* [Recorded data]:
--- START ---
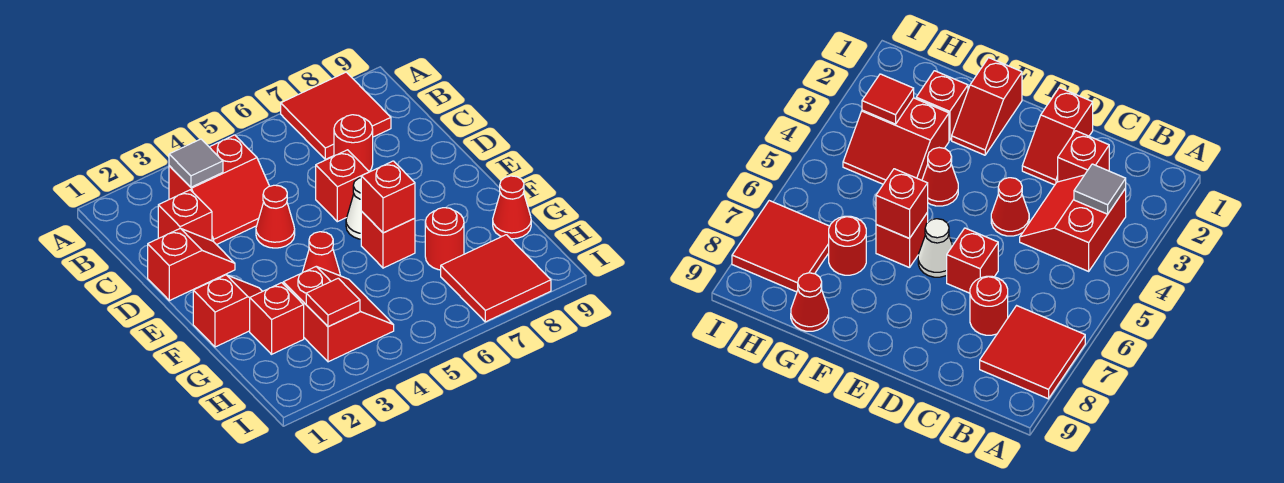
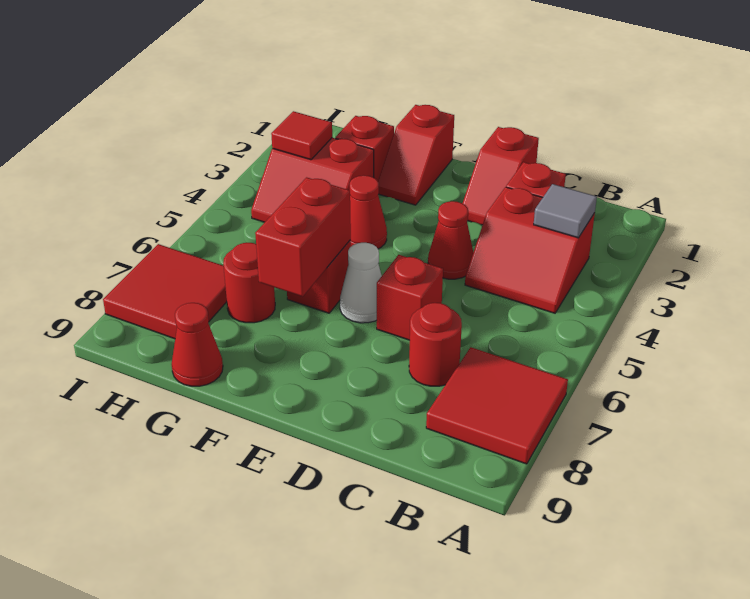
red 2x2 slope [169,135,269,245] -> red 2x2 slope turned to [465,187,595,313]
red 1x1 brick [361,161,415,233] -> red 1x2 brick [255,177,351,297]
--- END ---
--- START ---
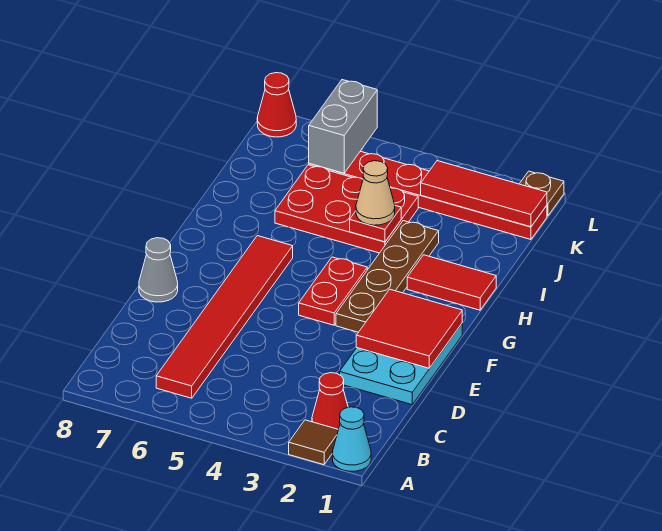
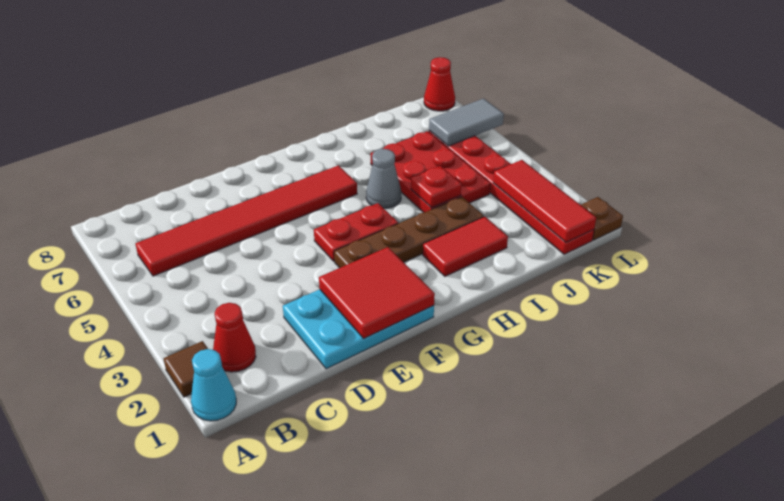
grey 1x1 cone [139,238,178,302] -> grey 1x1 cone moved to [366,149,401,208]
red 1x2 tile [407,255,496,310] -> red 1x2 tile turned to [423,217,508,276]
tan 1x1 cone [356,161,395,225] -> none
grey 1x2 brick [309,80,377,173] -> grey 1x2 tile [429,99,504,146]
--- END ---
--- START ---
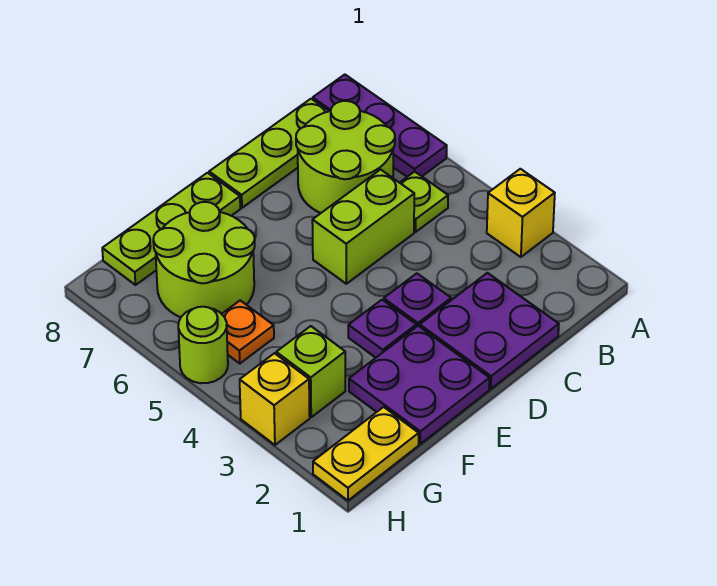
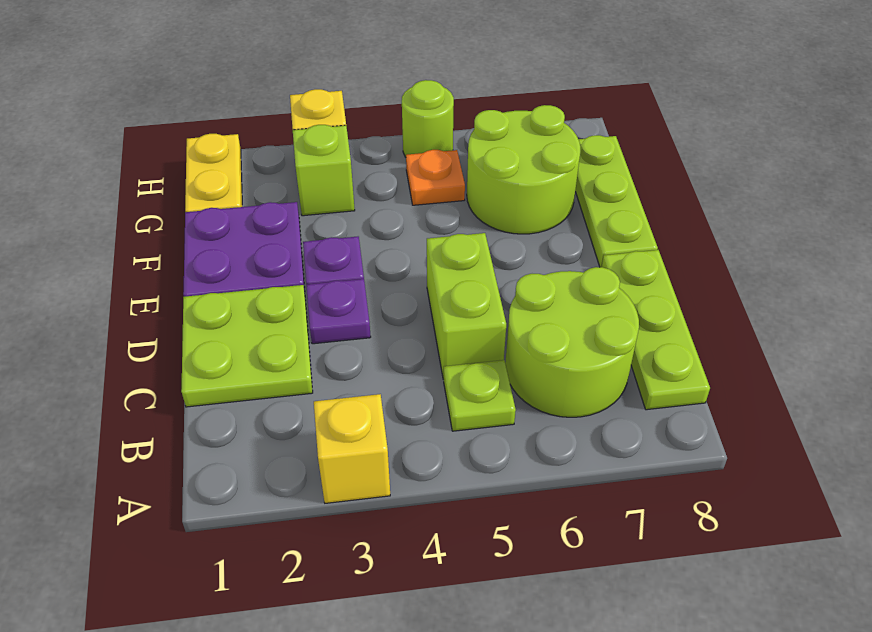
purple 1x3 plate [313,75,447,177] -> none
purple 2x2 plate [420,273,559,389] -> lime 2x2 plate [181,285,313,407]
--- END ---
* [About this task]:
With the line holding "red 2x2 slope [169,135,269,245]" as the first and the line holding "red 1x1 brick" as the last, please transcribe exactly the lines of the material above in that range and nothing else.

* [Exercise result]:
red 2x2 slope [169,135,269,245] -> red 2x2 slope turned to [465,187,595,313]
red 1x1 brick [361,161,415,233] -> red 1x2 brick [255,177,351,297]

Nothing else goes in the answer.